Each line from the one holding "green ball [791,167,870,229]" through the end of the records should be returned exactly, while pictures are skipped.

(Extracted records)
--------------------------------
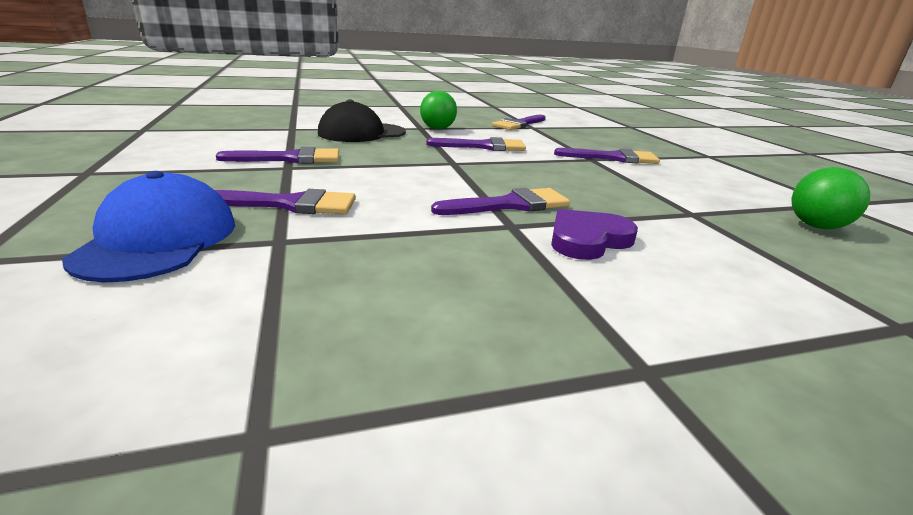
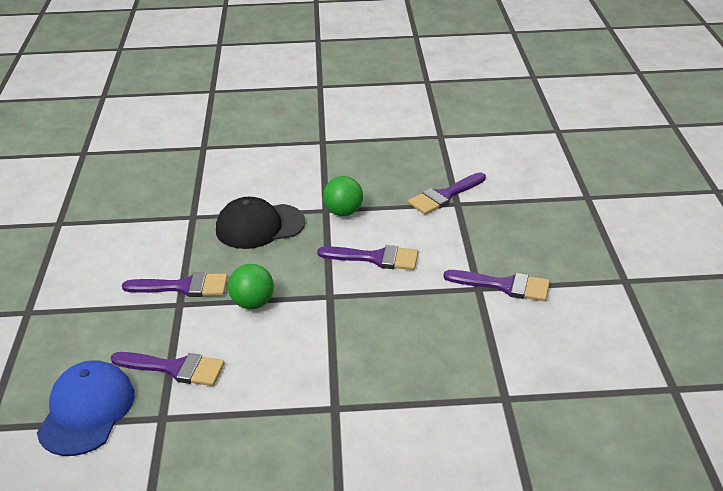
camera: 15 degrees right, 10 degrees up
purple brush [431,188,570,215] -> none
purple heart [551,209,638,260] -> none
green ball [791,167,870,229] -> green ball moved to [228,264,274,309]

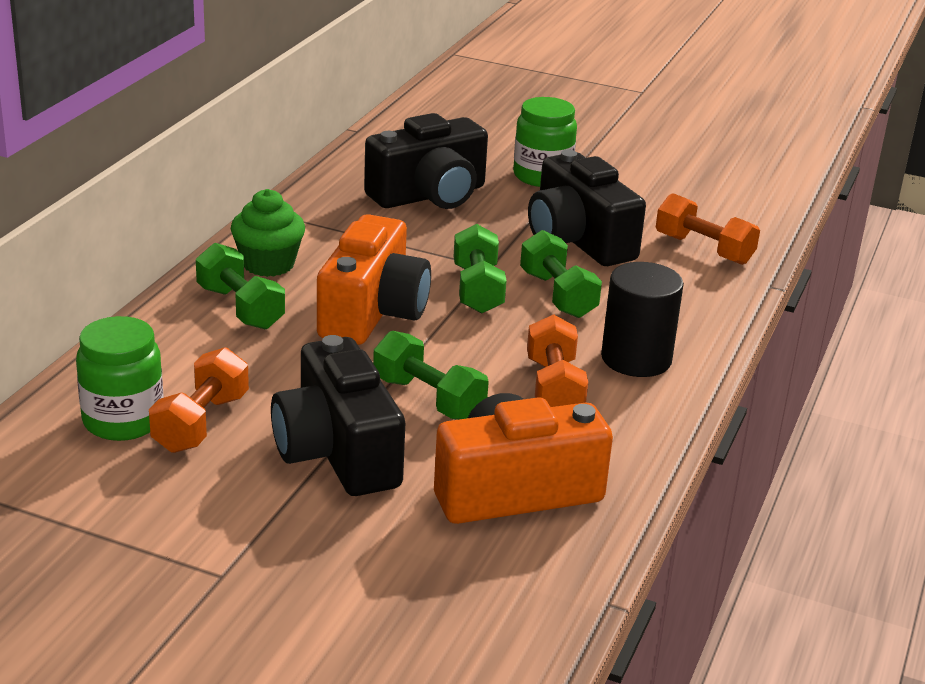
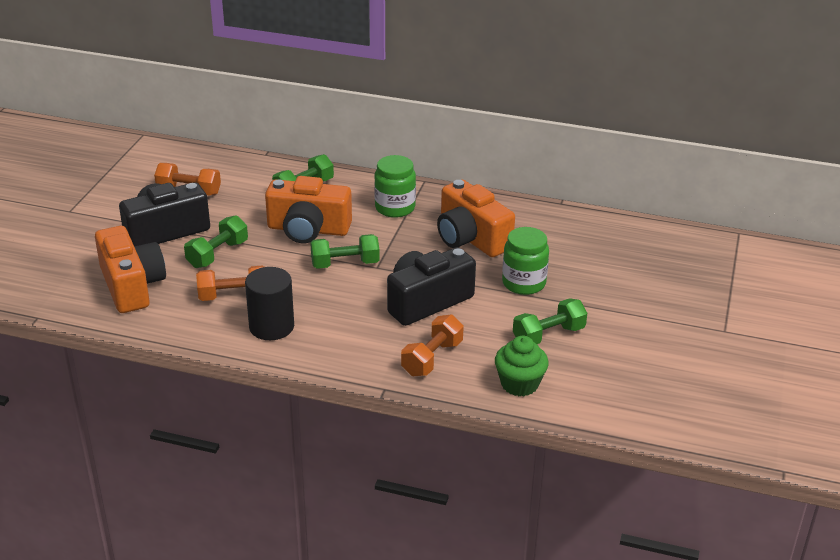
camera: 85 degrees right, 5 degrees up
green jar [76,316,163,441] -> green jar moved to [374,155,416,218]
green cupcake [231,189,305,277] -> green cupcake moved to [495,336,549,396]
black camera [364,113,488,209] -> orange camera [437,180,515,257]
green dumbbell [520,230,602,318] -> green dumbbell moved to [513,298,587,344]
--------------------------------
#### [Exercise output]
green ball [791,167,870,229] -> green ball moved to [228,264,274,309]

camera: 85 degrees right, 5 degrees up
green jar [76,316,163,441] -> green jar moved to [374,155,416,218]
green cupcake [231,189,305,277] -> green cupcake moved to [495,336,549,396]
black camera [364,113,488,209] -> orange camera [437,180,515,257]
green dumbbell [520,230,602,318] -> green dumbbell moved to [513,298,587,344]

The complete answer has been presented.